• TASK GOAL:
Please copy out the lines in the entries that contain "right".

[Items from a data source]
= = = = =

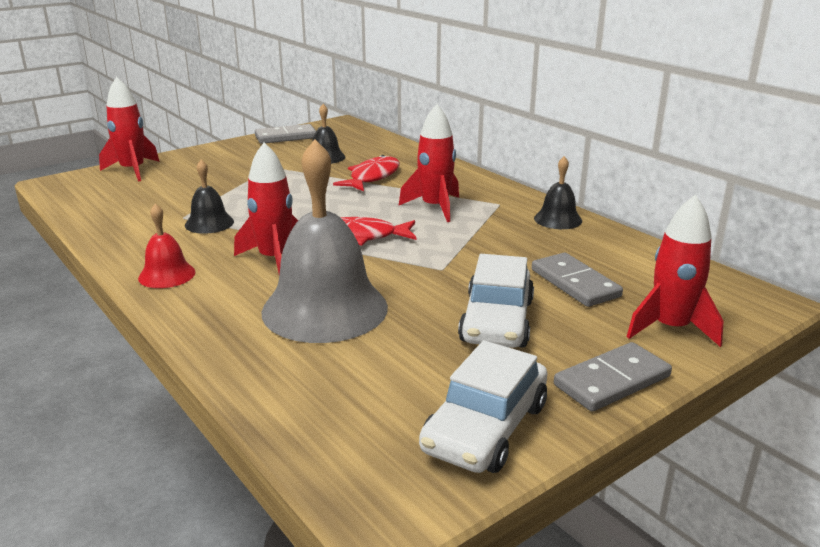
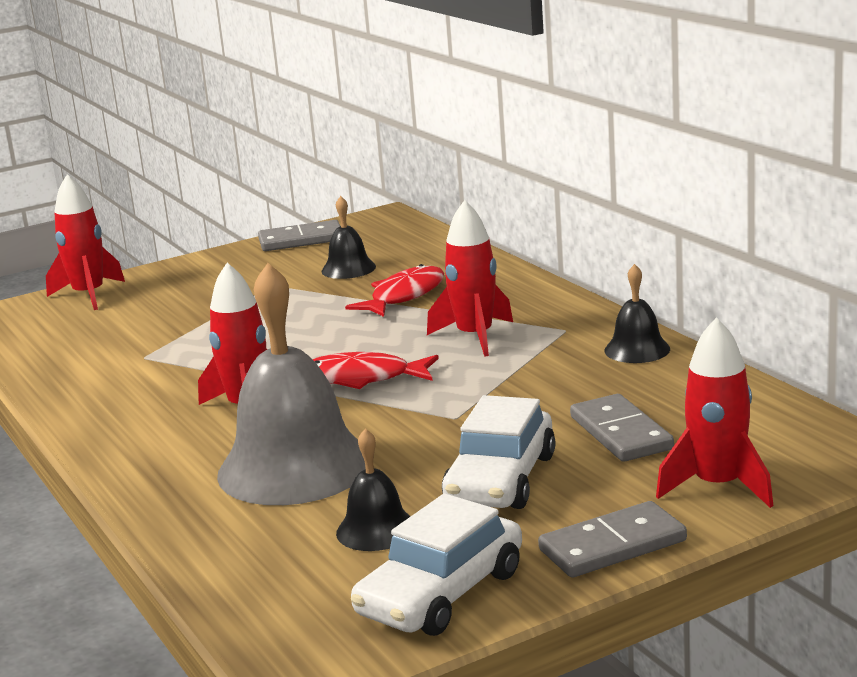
camera: 10 degrees right, 5 degrees down
red bell [138,204,195,288] -> none
black bell [185,160,234,234] -> black bell moved to [336,428,411,551]

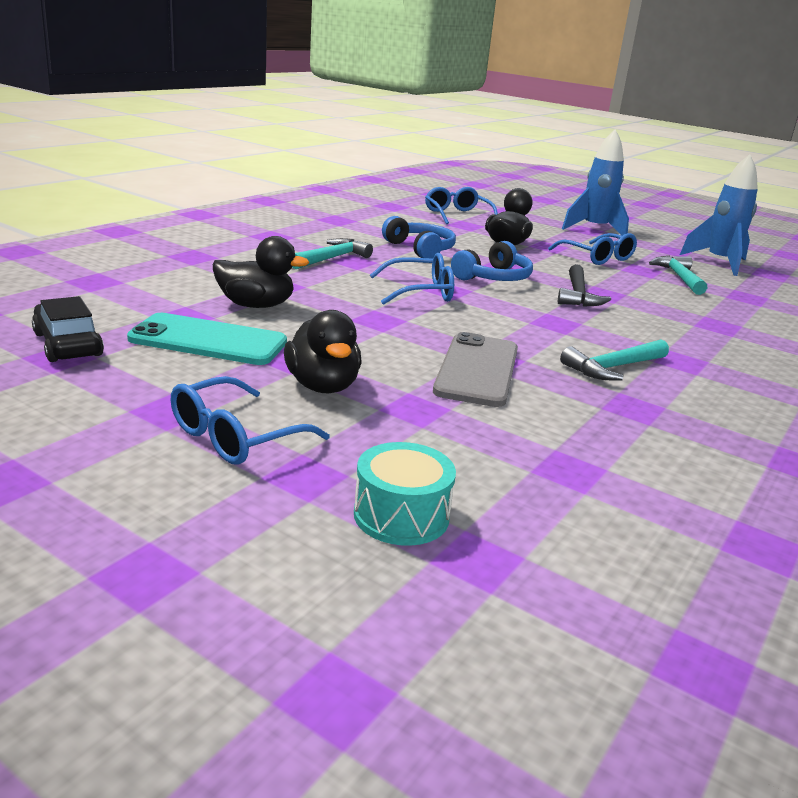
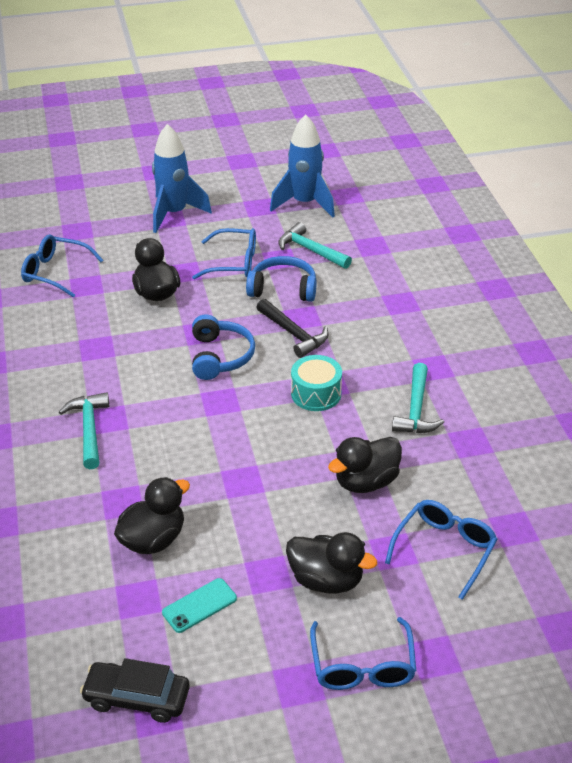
camera: 45 degrees left, 15 degrees up
turquoise phone [127,313,287,365] -> turquoise phone [162,578,237,633], size x0.54
turquoise drum [354,442,456,546] -> turquoise drum moved to [291,355,342,411]
blue glasses [370,253,454,305] -> blue glasses moved to [385,500,498,600]
blue headphones [382,216,456,258] -> blue headphones moved to [246,256,317,302]
grey phone [433,332,518,407] -> black duck [328,437,402,493]

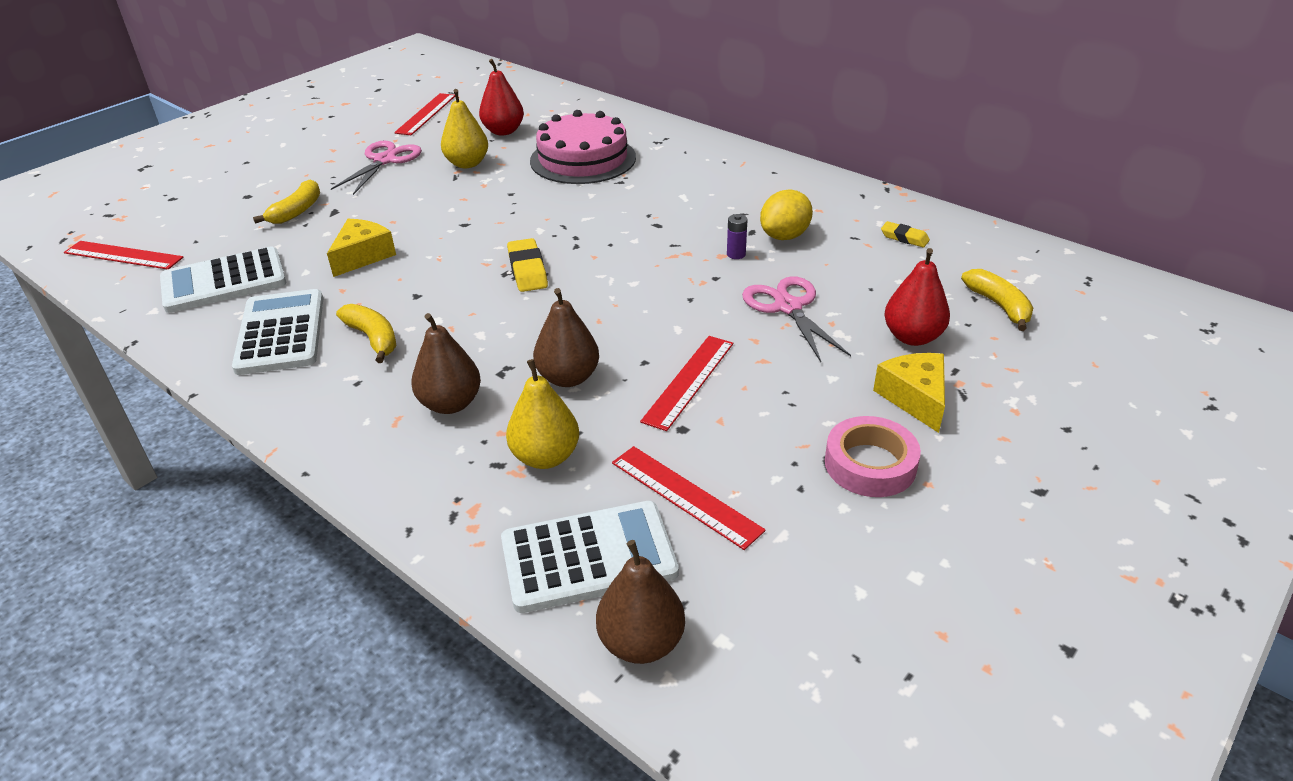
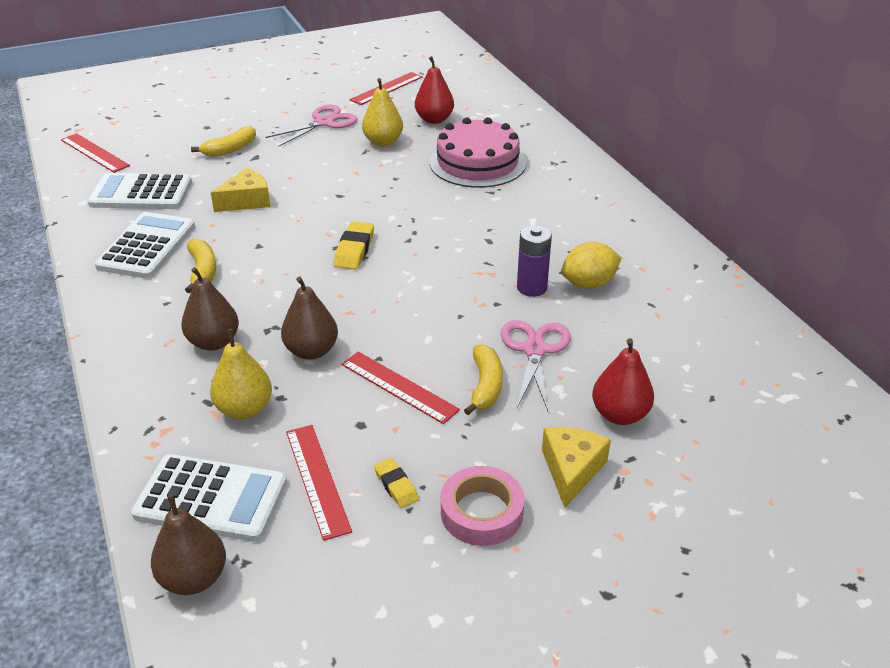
camera: 25 degrees right, 0 degrees up
red ruler [640,336,733,431] -> red ruler turned 75 degrees clockwise [341,351,460,424]
purple battery [727,214,747,259] -> purple battery [517,225,552,297], size x1.71
yellow eraser [881,221,930,247] -> yellow eraser moved to [374,458,419,508]
yellow banana [961,269,1033,331] -> yellow banana moved to [464,344,503,415]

= = = = =

• TASK RESPONSE:
camera: 10 degrees right, 5 degrees down
camera: 25 degrees right, 0 degrees up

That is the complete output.